:: Task description ::
Two lines mark the range in the entries below: the one holding "was: orange nibusefek" and the one holding "in_first: [818, 365, 69, 44]". Set down those two and all lines between them, exactly.

Segment Open

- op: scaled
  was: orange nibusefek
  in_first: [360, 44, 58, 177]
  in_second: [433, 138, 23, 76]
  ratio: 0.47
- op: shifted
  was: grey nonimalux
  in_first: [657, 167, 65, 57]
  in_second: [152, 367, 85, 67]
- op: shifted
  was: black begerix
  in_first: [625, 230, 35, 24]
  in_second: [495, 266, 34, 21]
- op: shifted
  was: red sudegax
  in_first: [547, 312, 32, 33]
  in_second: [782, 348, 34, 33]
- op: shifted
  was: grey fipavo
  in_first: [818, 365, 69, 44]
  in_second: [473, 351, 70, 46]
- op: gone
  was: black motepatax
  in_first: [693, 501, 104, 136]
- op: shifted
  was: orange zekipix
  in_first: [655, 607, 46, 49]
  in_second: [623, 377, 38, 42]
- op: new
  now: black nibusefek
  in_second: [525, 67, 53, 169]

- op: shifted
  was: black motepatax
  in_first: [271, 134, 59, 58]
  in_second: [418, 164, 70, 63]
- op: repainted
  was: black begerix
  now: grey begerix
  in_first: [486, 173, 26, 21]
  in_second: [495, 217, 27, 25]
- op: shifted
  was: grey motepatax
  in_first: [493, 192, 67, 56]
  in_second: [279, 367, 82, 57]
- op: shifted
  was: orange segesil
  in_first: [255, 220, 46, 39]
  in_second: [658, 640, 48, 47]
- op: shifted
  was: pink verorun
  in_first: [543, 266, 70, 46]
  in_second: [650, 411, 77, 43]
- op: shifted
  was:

Segment Closed

:: Task response ::
  was: orange nibusefek
  in_first: [360, 44, 58, 177]
  in_second: [433, 138, 23, 76]
  ratio: 0.47
- op: shifted
  was: grey nonimalux
  in_first: [657, 167, 65, 57]
  in_second: [152, 367, 85, 67]
- op: shifted
  was: black begerix
  in_first: [625, 230, 35, 24]
  in_second: [495, 266, 34, 21]
- op: shifted
  was: red sudegax
  in_first: [547, 312, 32, 33]
  in_second: [782, 348, 34, 33]
- op: shifted
  was: grey fipavo
  in_first: [818, 365, 69, 44]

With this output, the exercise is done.